PROBLEM TO SOLVE: With both ends included, repeat exactly the lines of the entries below from the one containing "DIGITS3 pin GND: GND -> none" down to the one containing "BARO1 pin SDA: D19 -> D21", and no others.

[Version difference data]
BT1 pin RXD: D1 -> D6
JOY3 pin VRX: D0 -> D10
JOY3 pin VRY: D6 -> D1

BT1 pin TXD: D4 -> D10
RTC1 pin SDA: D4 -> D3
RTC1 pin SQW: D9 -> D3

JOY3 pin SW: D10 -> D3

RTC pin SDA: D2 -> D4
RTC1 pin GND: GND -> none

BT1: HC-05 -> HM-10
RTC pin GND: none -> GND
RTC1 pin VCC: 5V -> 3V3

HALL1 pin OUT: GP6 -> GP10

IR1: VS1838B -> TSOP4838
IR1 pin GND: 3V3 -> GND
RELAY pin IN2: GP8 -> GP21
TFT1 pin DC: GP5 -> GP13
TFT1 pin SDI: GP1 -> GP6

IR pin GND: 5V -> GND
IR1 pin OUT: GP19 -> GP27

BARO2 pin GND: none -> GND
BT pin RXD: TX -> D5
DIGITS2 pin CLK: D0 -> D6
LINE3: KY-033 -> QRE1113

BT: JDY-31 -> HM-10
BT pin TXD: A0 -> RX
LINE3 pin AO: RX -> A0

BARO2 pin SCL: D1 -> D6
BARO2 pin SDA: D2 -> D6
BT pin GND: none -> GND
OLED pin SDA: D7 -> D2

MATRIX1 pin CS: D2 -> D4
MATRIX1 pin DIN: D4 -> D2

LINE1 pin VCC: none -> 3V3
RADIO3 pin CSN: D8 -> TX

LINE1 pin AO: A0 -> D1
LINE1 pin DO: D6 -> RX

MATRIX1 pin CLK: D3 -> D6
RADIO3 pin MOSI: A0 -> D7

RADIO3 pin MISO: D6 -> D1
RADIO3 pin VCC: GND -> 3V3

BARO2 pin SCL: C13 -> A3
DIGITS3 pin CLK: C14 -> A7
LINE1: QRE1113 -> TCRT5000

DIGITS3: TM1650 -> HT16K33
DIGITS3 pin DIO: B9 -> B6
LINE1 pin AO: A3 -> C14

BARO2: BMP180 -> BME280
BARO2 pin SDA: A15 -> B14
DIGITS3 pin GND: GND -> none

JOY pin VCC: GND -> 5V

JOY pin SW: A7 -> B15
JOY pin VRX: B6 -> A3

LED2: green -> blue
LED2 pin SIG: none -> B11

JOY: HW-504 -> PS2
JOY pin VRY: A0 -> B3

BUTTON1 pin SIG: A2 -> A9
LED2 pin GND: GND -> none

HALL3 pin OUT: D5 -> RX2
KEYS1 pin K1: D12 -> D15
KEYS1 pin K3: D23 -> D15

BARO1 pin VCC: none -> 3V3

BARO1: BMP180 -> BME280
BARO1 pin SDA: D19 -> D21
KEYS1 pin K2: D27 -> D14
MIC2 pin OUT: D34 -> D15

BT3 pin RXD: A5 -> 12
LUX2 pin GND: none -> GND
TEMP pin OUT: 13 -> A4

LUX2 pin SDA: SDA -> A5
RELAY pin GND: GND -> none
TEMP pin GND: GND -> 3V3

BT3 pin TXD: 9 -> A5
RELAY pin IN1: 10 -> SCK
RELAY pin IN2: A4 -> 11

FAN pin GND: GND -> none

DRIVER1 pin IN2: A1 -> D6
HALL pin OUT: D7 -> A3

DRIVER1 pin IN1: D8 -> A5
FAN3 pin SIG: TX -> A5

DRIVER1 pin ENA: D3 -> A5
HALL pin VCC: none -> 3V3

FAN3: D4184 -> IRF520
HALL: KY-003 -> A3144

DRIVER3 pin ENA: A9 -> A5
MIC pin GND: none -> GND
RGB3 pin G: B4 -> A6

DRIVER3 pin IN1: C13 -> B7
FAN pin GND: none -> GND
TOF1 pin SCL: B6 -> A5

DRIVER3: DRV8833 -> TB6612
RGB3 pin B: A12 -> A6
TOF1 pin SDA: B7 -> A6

SOLUTION TO THE PROBLEM:
DIGITS3 pin GND: GND -> none

JOY pin VCC: GND -> 5V

JOY pin SW: A7 -> B15
JOY pin VRX: B6 -> A3

LED2: green -> blue
LED2 pin SIG: none -> B11

JOY: HW-504 -> PS2
JOY pin VRY: A0 -> B3

BUTTON1 pin SIG: A2 -> A9
LED2 pin GND: GND -> none

HALL3 pin OUT: D5 -> RX2
KEYS1 pin K1: D12 -> D15
KEYS1 pin K3: D23 -> D15

BARO1 pin VCC: none -> 3V3

BARO1: BMP180 -> BME280
BARO1 pin SDA: D19 -> D21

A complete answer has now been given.